==== Information given

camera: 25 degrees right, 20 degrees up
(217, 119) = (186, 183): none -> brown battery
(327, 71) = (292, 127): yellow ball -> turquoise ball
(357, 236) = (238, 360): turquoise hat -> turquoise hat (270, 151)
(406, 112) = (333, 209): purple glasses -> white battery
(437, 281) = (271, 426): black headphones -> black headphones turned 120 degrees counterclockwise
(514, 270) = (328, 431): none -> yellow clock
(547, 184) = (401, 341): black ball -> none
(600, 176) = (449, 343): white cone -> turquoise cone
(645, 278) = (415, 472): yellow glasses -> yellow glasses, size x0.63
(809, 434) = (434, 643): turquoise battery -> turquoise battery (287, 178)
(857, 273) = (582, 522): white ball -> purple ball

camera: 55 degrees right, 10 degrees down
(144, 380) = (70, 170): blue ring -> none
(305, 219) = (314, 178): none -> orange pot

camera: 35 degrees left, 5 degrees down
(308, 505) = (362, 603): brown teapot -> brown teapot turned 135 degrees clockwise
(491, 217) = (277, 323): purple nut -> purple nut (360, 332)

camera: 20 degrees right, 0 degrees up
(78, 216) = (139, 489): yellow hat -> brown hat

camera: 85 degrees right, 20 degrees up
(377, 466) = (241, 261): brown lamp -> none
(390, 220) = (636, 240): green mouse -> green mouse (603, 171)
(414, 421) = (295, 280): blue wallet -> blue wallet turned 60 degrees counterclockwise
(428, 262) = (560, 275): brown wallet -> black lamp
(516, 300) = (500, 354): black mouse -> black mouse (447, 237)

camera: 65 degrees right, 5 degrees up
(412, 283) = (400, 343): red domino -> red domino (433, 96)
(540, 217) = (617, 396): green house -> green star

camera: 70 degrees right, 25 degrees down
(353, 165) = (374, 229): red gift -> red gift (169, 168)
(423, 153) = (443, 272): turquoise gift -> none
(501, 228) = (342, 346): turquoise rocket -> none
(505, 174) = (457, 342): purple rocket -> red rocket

========

(Work item) Would you show each line of the material above that contains the string "camera"?

(Answer for the task)
camera: 25 degrees right, 20 degrees up
camera: 55 degrees right, 10 degrees down
camera: 35 degrees left, 5 degrees down
camera: 20 degrees right, 0 degrees up
camera: 85 degrees right, 20 degrees up
camera: 65 degrees right, 5 degrees up
camera: 70 degrees right, 25 degrees down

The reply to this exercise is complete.